> [Revision tracking records]:
------------------------------------------------
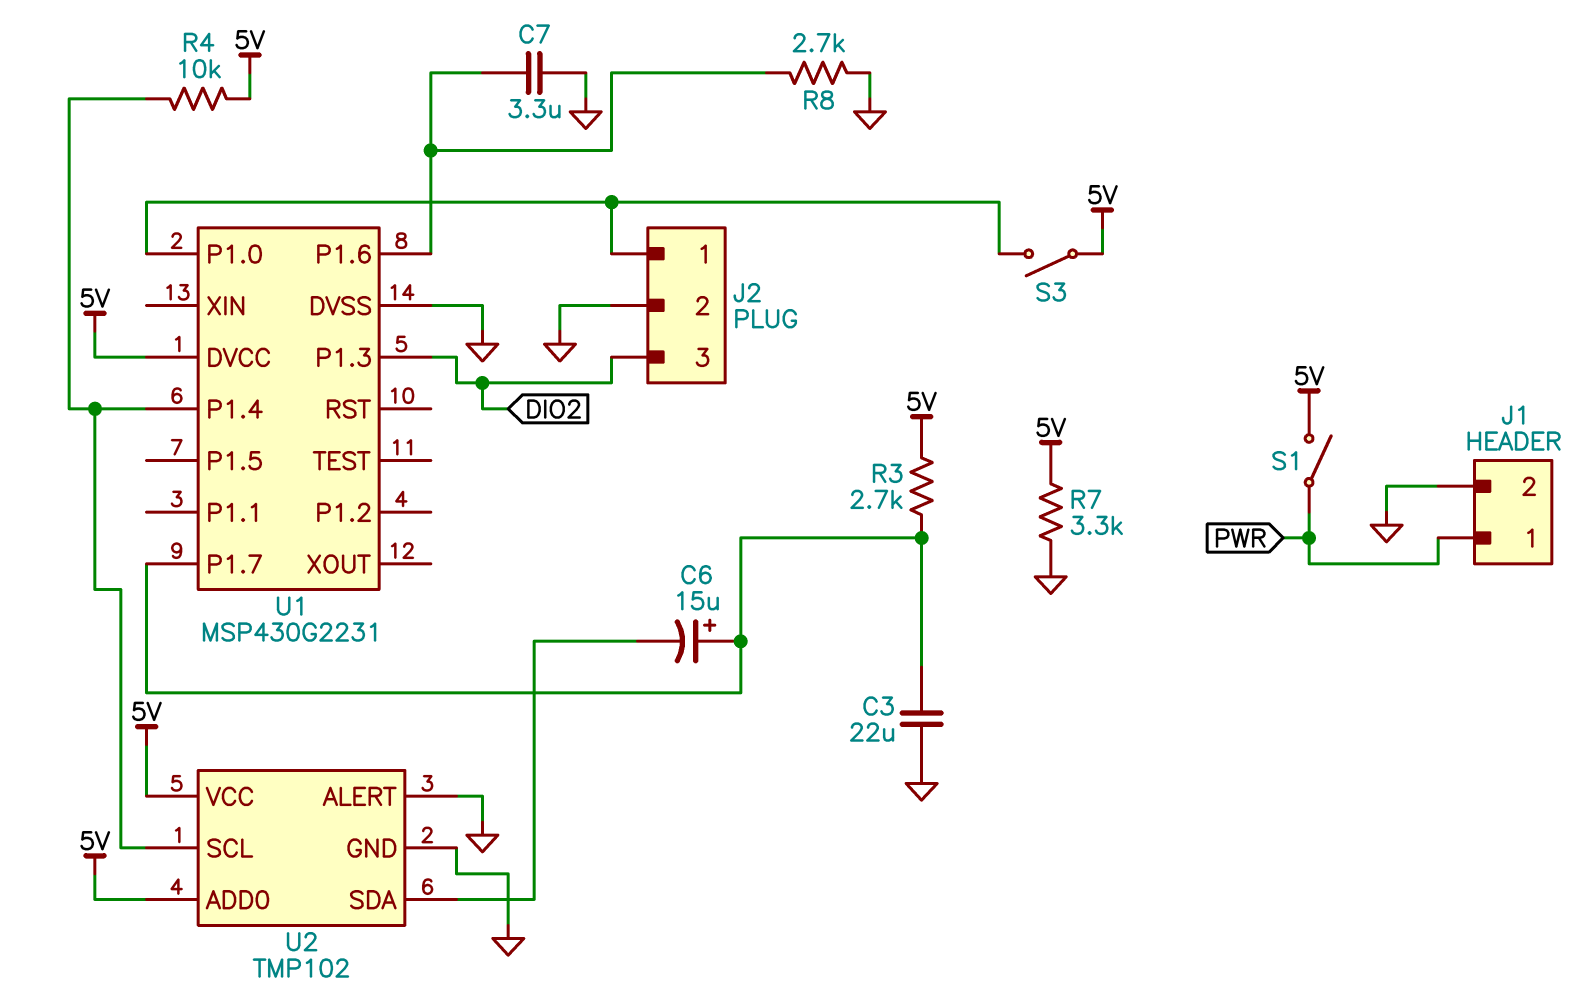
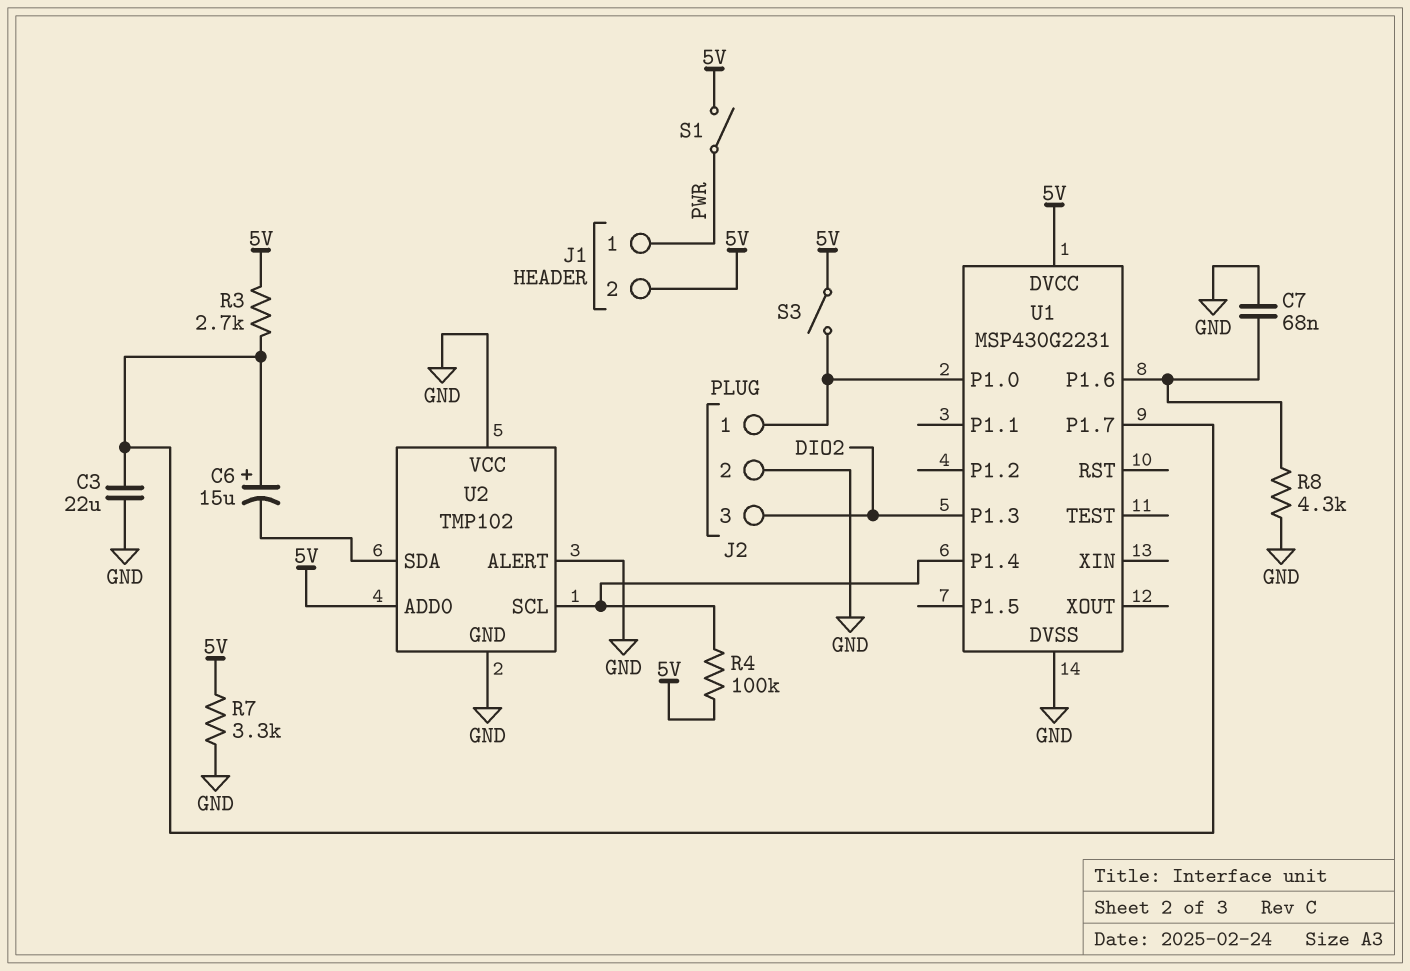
C7: 3.3uF (GND, U1/P1.6) -> 68nF (GND, U1/P1.6)
J1 pin 2: GND -> 5V
R4: 10k (5V, U1/P1.4) -> 100k (5V, U1/P1.4)
R8: 2.7k (GND, U1/P1.6) -> 4.3k (GND, U1/P1.6)
U2 pin VCC: 5V -> GND

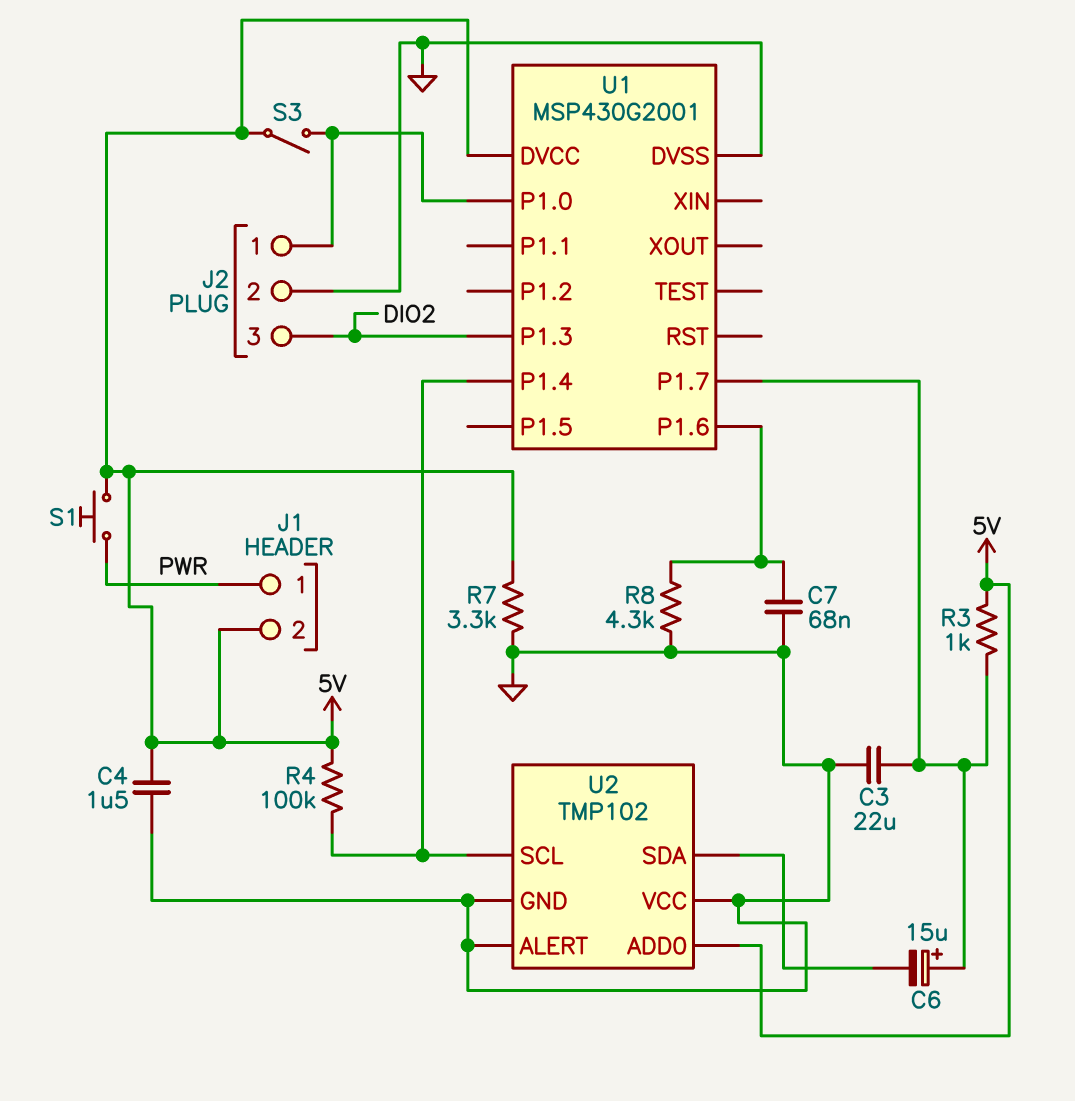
C4: none -> 1.5uF (5V, GND)
R3: 2.7k (5V, U1/P1.7) -> 1k (5V, U1/P1.7)
S1: switch (5V, PWR) -> button (5V, PWR)
U1: MSP430G2231 -> MSP430G2001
------------------------------------------------
> [Task requirements]: A verbatim transcript of the entries above is required, with the pictures left out.

> [Task response]:
C7: 3.3uF (GND, U1/P1.6) -> 68nF (GND, U1/P1.6)
J1 pin 2: GND -> 5V
R4: 10k (5V, U1/P1.4) -> 100k (5V, U1/P1.4)
R8: 2.7k (GND, U1/P1.6) -> 4.3k (GND, U1/P1.6)
U2 pin VCC: 5V -> GND

C4: none -> 1.5uF (5V, GND)
R3: 2.7k (5V, U1/P1.7) -> 1k (5V, U1/P1.7)
S1: switch (5V, PWR) -> button (5V, PWR)
U1: MSP430G2231 -> MSP430G2001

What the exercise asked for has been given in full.